All lines in the material with the string "took" should be listed.

▶ [Given material]
────────────────────────────────────────
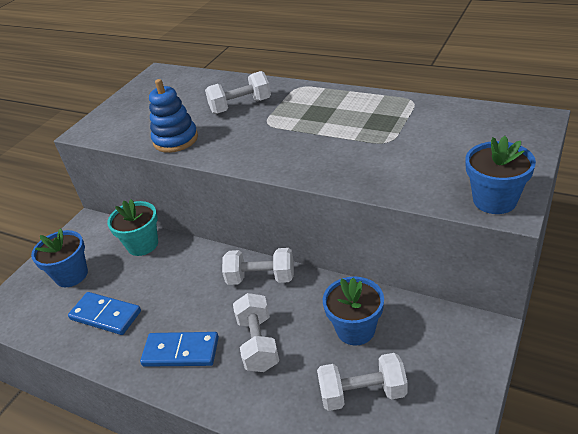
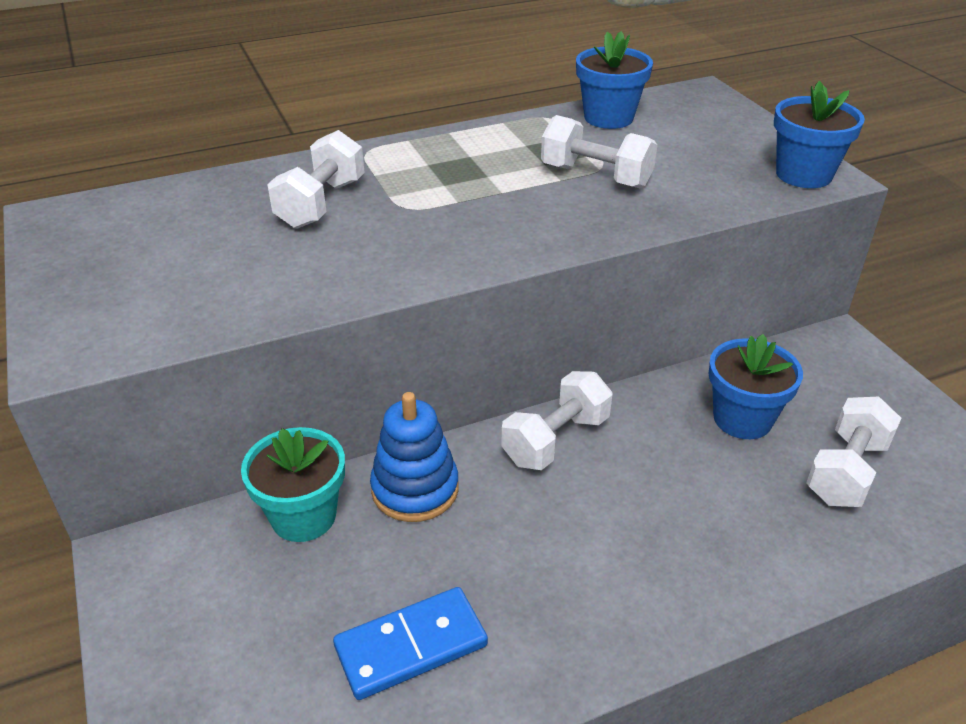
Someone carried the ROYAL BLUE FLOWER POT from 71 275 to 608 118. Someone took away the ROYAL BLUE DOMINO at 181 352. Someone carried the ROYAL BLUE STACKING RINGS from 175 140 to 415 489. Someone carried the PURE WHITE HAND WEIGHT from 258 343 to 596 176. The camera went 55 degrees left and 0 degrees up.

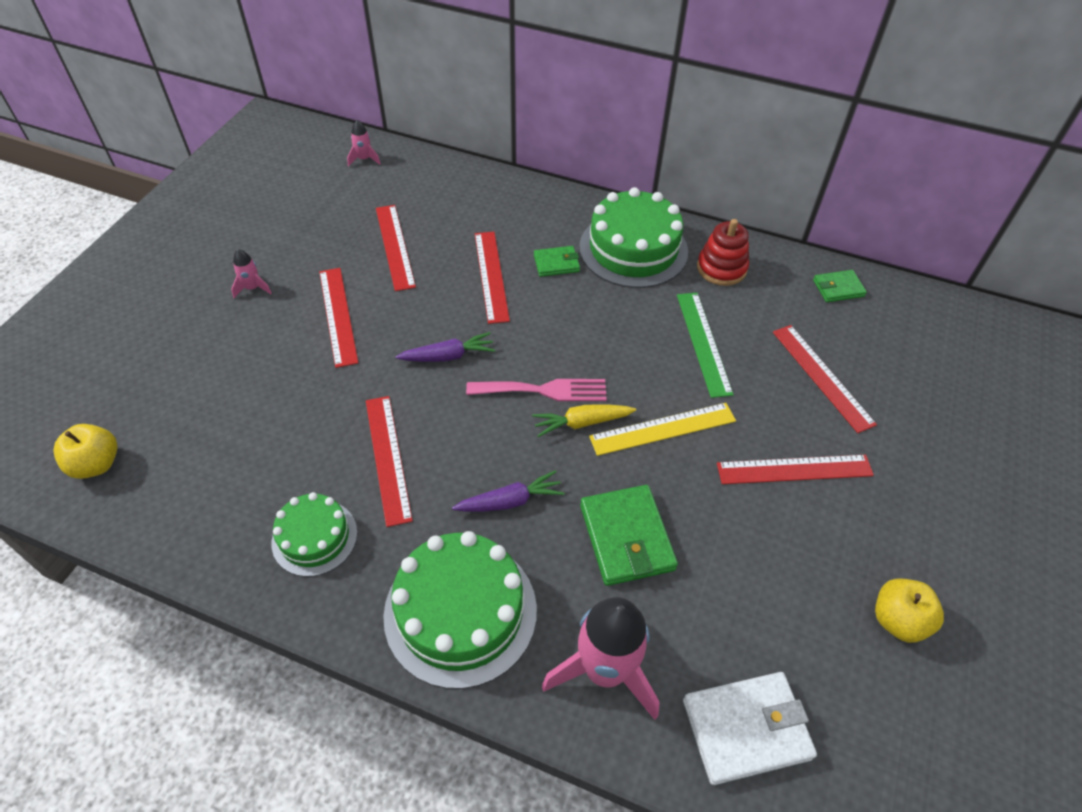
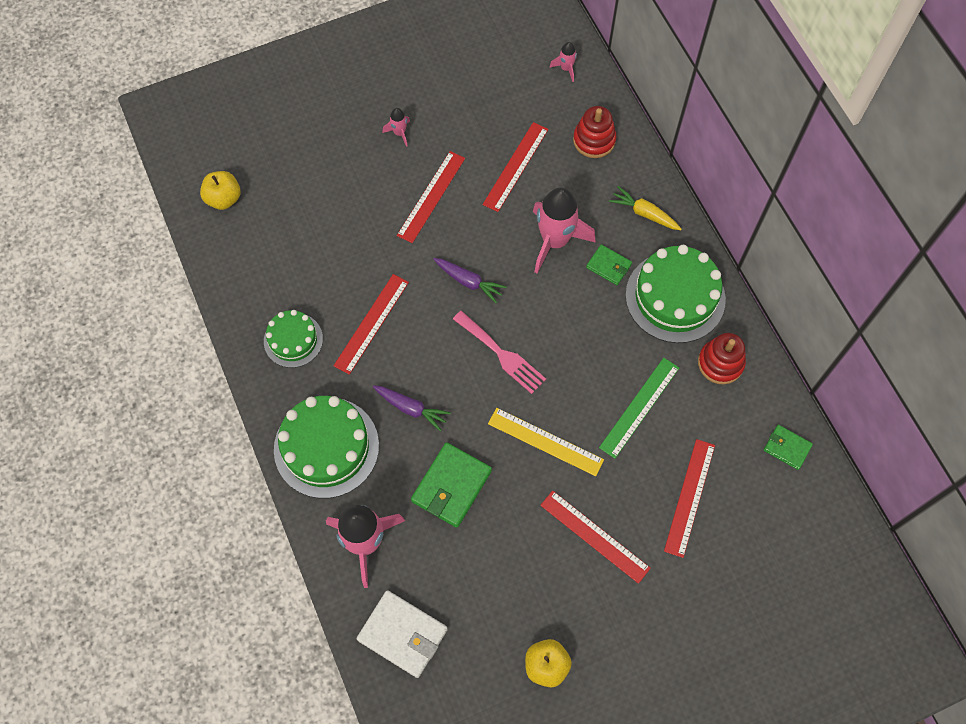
Someone swapped the RED MEASURING STICK at 491 276 for the ROSY TOY ROCKET at 555 241. Someone carried the GOLDEN CARROT from 582 423 to 644 213. Someone put down the RED STACKING RINGS at 594 140. The camera went 45 degrees right and 15 degrees up.

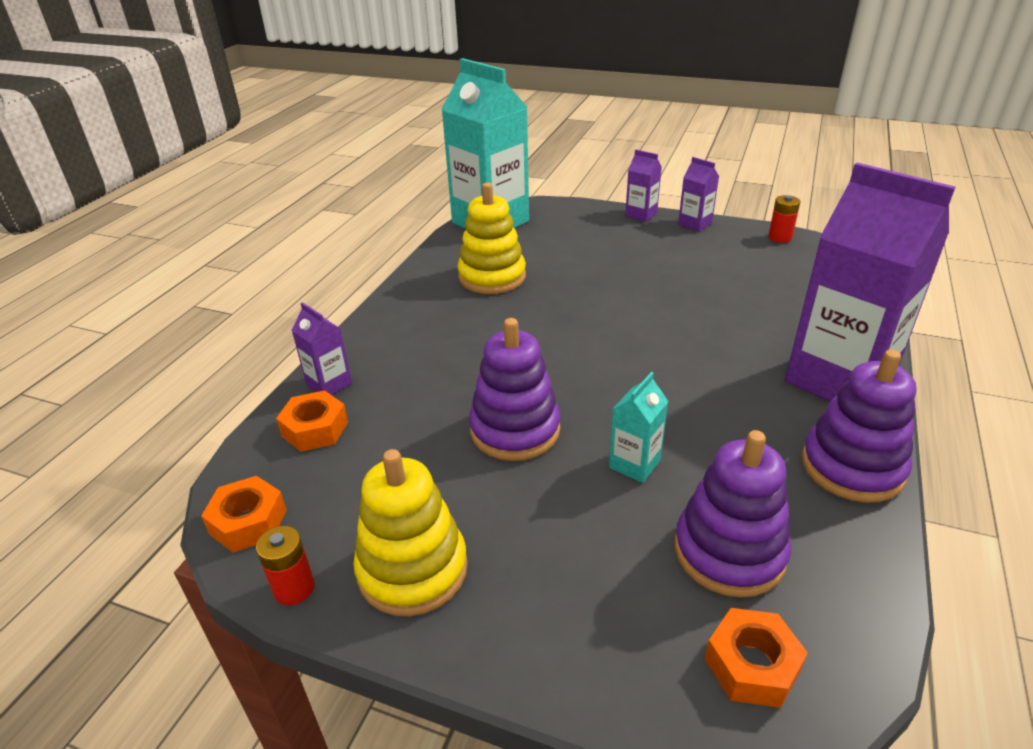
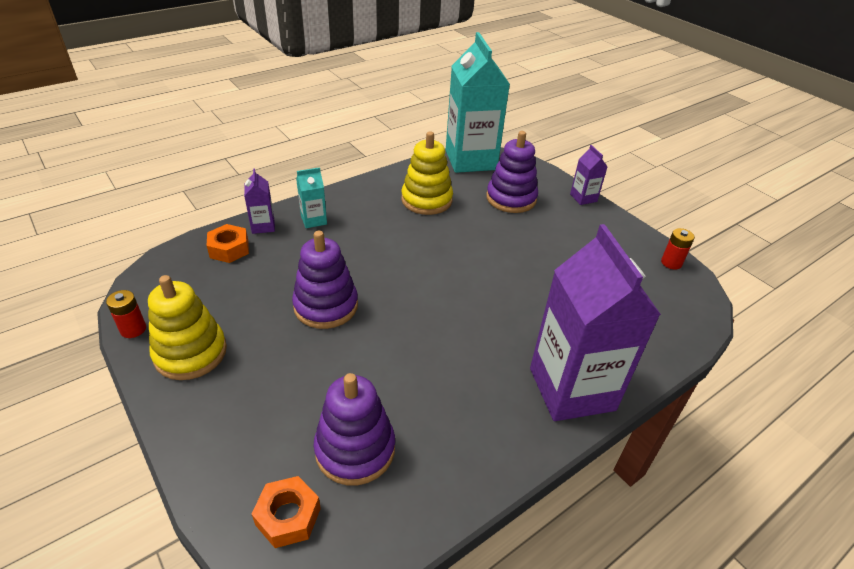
Someone took away the ORANGE NUT at 248 522. Someone carried the AQUA MILK CARTON from 634 464 to 314 220. Someone took away the ROYAL PURPLE MILK CARTON at 694 224. Someone carried the ROYAL PURPLE STACKING RINGS from 852 467 to 511 198. The camera went 30 degrees right and 5 degrees up.

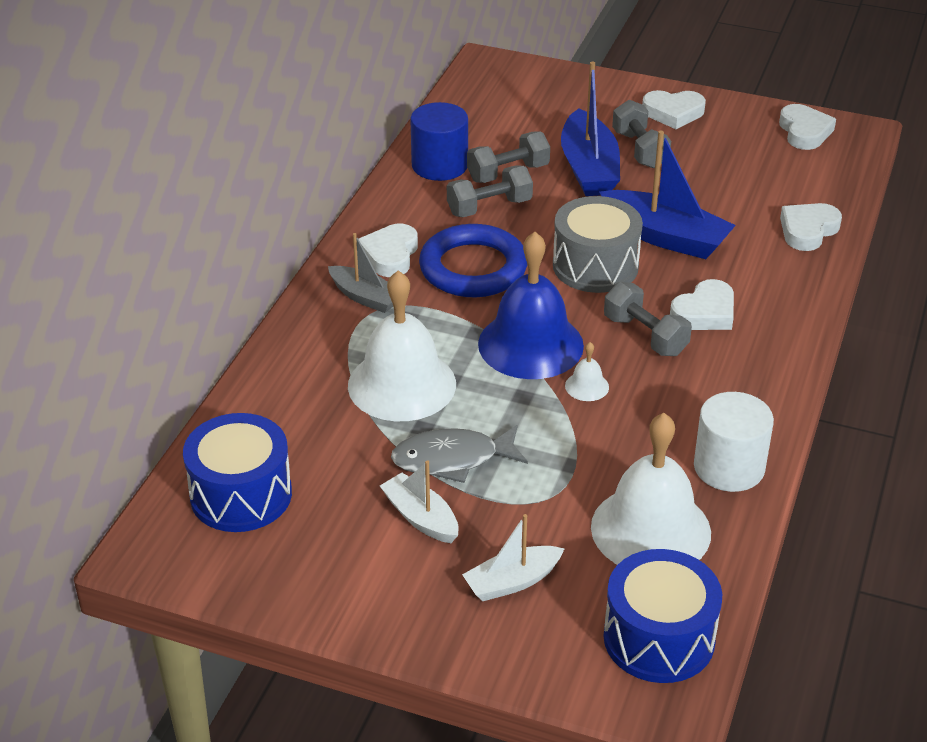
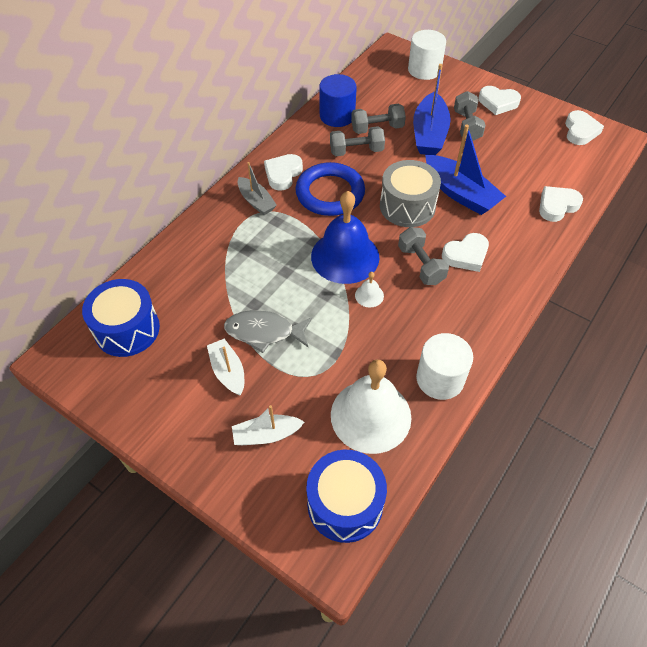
Someone took away the PURE WHITE SCHOOL BELL at 402 384. Someone put down the PURE WHITE CYLINDER at 424 70. The camera went 15 degrees right and 15 degrees up.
────────────────────────────────────────
▶ [Written answer]
Someone carried the ROYAL BLUE FLOWER POT from 71 275 to 608 118. Someone took away the ROYAL BLUE DOMINO at 181 352. Someone carried the ROYAL BLUE STACKING RINGS from 175 140 to 415 489. Someone carried the PURE WHITE HAND WEIGHT from 258 343 to 596 176. The camera went 55 degrees left and 0 degrees up.
Someone took away the ORANGE NUT at 248 522. Someone carried the AQUA MILK CARTON from 634 464 to 314 220. Someone took away the ROYAL PURPLE MILK CARTON at 694 224. Someone carried the ROYAL PURPLE STACKING RINGS from 852 467 to 511 198. The camera went 30 degrees right and 5 degrees up.
Someone took away the PURE WHITE SCHOOL BELL at 402 384. Someone put down the PURE WHITE CYLINDER at 424 70. The camera went 15 degrees right and 15 degrees up.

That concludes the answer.